■ Work item: Look for the word "glasses" in the entries and copy each line where it appears.

(Object change descriptions)
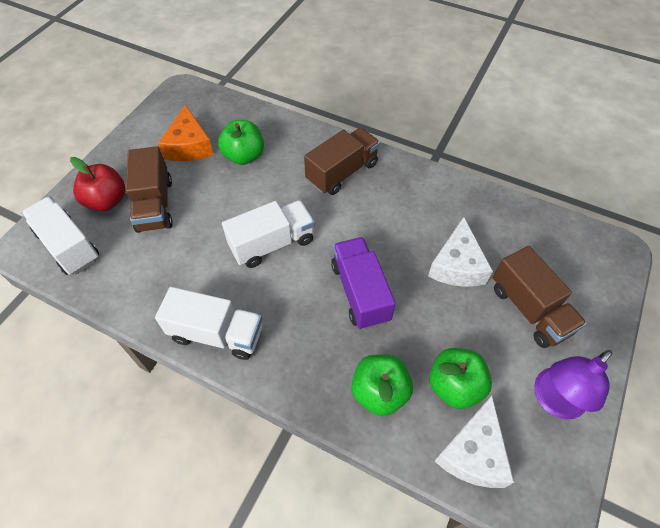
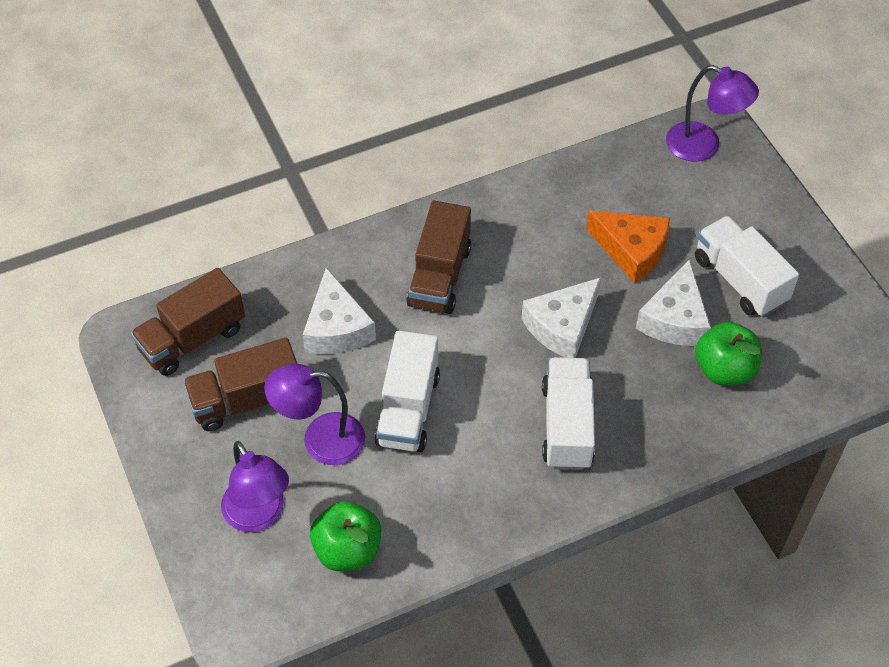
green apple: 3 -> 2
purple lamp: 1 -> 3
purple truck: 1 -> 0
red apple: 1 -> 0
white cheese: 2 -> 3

* * *

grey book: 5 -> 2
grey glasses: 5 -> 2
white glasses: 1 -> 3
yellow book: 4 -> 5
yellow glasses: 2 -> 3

■ Answer box:
grey glasses: 5 -> 2
white glasses: 1 -> 3
yellow glasses: 2 -> 3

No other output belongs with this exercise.